→ **Data for this task**:
———

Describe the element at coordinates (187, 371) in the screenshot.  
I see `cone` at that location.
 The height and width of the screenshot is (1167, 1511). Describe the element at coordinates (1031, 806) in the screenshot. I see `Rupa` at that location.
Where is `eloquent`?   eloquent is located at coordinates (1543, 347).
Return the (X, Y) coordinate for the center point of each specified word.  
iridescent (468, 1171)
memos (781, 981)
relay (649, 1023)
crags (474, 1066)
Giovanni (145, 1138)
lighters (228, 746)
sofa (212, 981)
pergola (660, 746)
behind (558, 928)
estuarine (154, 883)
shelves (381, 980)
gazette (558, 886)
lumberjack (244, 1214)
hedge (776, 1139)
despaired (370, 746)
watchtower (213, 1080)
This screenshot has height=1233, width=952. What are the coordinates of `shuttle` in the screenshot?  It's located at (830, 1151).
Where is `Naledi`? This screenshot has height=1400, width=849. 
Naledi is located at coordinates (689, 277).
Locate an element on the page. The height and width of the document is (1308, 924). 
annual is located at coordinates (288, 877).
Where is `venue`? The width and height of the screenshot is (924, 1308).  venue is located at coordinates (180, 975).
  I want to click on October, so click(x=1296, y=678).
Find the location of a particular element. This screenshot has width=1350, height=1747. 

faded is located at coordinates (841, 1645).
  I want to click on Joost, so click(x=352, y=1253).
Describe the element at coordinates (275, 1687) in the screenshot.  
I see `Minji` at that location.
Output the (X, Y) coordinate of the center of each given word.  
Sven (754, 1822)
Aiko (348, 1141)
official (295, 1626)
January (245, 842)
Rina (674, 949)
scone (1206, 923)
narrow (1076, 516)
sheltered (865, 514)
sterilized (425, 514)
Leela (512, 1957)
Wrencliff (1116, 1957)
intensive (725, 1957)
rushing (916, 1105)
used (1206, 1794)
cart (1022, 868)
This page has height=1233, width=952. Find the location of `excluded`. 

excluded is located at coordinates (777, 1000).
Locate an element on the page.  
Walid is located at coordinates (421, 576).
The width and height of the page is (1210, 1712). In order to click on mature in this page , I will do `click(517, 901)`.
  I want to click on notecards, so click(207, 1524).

———

→ **Your goal**:
Rewrite all the records above, substituting "Find an element on the page" for "Locate an element on the page" and leaving every other line unchanged.

→ **Correct response**:
Describe the element at coordinates (187, 371) in the screenshot.  
I see `cone` at that location.
 The height and width of the screenshot is (1167, 1511). Describe the element at coordinates (1031, 806) in the screenshot. I see `Rupa` at that location.
Where is `eloquent`?   eloquent is located at coordinates (1543, 347).
Return the (X, Y) coordinate for the center point of each specified word.  
iridescent (468, 1171)
memos (781, 981)
relay (649, 1023)
crags (474, 1066)
Giovanni (145, 1138)
lighters (228, 746)
sofa (212, 981)
pergola (660, 746)
behind (558, 928)
estuarine (154, 883)
shelves (381, 980)
gazette (558, 886)
lumberjack (244, 1214)
hedge (776, 1139)
despaired (370, 746)
watchtower (213, 1080)
This screenshot has height=1233, width=952. What are the coordinates of `shuttle` in the screenshot?  It's located at (830, 1151).
Where is `Naledi`? This screenshot has height=1400, width=849. 
Naledi is located at coordinates (689, 277).
Find an element on the page. The height and width of the document is (1308, 924). 
annual is located at coordinates (288, 877).
Where is `venue`? The width and height of the screenshot is (924, 1308).  venue is located at coordinates (180, 975).
  I want to click on October, so click(x=1296, y=678).
Find the location of a particular element. This screenshot has width=1350, height=1747. 

faded is located at coordinates (841, 1645).
  I want to click on Joost, so click(x=352, y=1253).
Describe the element at coordinates (275, 1687) in the screenshot.  
I see `Minji` at that location.
Output the (X, Y) coordinate of the center of each given word.  
Sven (754, 1822)
Aiko (348, 1141)
official (295, 1626)
January (245, 842)
Rina (674, 949)
scone (1206, 923)
narrow (1076, 516)
sheltered (865, 514)
sterilized (425, 514)
Leela (512, 1957)
Wrencliff (1116, 1957)
intensive (725, 1957)
rushing (916, 1105)
used (1206, 1794)
cart (1022, 868)
This page has height=1233, width=952. Find the location of `excluded`. 

excluded is located at coordinates (777, 1000).
Find an element on the page.  
Walid is located at coordinates (421, 576).
The width and height of the page is (1210, 1712). In order to click on mature in this page , I will do `click(517, 901)`.
  I want to click on notecards, so click(207, 1524).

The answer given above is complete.